Scan the lines below for the word "MOSI". Copy each line you find it in.
---------- Data for this exercise ----------
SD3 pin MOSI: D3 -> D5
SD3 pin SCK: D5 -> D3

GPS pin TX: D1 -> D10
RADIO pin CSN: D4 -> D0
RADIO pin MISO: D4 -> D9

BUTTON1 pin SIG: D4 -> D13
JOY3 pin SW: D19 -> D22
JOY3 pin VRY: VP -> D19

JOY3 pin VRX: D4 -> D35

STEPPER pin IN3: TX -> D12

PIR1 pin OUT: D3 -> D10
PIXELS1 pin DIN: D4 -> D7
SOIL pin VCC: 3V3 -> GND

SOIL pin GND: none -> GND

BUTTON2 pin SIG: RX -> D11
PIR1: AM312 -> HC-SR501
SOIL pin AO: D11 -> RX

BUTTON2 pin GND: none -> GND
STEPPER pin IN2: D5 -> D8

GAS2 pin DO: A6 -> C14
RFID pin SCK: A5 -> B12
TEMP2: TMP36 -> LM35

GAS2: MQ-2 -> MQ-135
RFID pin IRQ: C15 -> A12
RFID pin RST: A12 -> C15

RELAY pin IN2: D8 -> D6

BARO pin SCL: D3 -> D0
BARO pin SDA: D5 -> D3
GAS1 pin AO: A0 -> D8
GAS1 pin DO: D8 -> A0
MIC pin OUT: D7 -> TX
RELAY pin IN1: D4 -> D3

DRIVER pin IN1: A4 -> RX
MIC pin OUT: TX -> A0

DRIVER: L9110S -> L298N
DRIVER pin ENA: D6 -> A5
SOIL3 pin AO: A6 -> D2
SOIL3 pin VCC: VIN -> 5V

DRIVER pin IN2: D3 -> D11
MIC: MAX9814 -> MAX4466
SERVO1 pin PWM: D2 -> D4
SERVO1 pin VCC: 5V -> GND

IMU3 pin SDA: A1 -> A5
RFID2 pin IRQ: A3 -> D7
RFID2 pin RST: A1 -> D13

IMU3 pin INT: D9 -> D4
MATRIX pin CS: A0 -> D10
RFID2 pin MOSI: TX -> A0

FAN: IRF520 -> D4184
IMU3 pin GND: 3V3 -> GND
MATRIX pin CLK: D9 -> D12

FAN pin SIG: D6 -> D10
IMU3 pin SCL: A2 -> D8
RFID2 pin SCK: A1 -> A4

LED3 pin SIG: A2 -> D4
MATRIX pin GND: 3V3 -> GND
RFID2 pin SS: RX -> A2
----------
▶ [Written answer]
SD3 pin MOSI: D3 -> D5
RFID2 pin MOSI: TX -> A0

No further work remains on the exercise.